- **Task description**:
From the records below, transcribe only the lines running from the one with "U3: W25Q32 -> MX25L16" through the one with "R4: 100k (DGND, DRV) -> 100k (3V3, IC1/PC4)". Keep both of those end lines.

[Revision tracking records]
=== Section Start ===
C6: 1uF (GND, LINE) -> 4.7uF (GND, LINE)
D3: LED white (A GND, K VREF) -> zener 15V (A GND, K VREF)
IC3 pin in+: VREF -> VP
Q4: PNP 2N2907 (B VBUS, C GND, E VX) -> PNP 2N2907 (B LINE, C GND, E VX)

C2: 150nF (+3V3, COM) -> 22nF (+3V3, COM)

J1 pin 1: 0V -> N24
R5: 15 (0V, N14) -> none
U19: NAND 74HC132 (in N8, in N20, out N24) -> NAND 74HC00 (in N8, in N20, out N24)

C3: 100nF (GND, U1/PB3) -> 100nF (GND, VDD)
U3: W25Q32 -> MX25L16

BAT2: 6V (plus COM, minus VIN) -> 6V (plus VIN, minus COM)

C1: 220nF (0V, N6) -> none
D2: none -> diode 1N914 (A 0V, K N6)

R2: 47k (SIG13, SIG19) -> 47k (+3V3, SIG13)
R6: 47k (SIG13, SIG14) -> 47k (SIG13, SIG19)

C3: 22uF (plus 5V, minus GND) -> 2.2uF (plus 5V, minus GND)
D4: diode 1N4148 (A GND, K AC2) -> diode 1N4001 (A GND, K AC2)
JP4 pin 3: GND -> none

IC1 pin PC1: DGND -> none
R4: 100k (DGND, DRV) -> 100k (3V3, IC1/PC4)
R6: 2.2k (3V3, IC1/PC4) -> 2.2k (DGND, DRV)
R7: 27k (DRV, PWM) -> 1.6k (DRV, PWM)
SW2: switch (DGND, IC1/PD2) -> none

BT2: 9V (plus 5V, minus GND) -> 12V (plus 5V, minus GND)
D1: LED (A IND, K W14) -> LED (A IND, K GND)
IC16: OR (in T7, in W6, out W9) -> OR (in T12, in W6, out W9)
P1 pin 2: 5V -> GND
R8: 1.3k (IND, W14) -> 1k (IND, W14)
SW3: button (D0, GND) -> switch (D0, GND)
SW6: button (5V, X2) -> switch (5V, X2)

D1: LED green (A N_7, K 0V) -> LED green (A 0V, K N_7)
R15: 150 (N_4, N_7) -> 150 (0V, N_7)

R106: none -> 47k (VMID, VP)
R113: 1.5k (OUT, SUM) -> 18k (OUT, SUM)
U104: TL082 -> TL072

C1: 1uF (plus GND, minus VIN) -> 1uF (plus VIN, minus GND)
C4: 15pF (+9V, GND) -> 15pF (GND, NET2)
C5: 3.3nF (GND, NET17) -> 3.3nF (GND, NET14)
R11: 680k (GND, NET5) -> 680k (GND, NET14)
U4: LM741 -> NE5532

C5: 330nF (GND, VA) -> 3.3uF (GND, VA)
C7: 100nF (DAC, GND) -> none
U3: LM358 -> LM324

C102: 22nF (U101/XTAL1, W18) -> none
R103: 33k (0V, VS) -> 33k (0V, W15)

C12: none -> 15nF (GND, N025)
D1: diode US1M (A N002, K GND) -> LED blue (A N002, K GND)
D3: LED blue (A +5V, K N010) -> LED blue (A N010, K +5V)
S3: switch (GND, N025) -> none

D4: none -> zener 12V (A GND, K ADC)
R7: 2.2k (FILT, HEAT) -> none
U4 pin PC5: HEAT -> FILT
=== Section End ===
- **Solution below**:
U3: W25Q32 -> MX25L16

BAT2: 6V (plus COM, minus VIN) -> 6V (plus VIN, minus COM)

C1: 220nF (0V, N6) -> none
D2: none -> diode 1N914 (A 0V, K N6)

R2: 47k (SIG13, SIG19) -> 47k (+3V3, SIG13)
R6: 47k (SIG13, SIG14) -> 47k (SIG13, SIG19)

C3: 22uF (plus 5V, minus GND) -> 2.2uF (plus 5V, minus GND)
D4: diode 1N4148 (A GND, K AC2) -> diode 1N4001 (A GND, K AC2)
JP4 pin 3: GND -> none

IC1 pin PC1: DGND -> none
R4: 100k (DGND, DRV) -> 100k (3V3, IC1/PC4)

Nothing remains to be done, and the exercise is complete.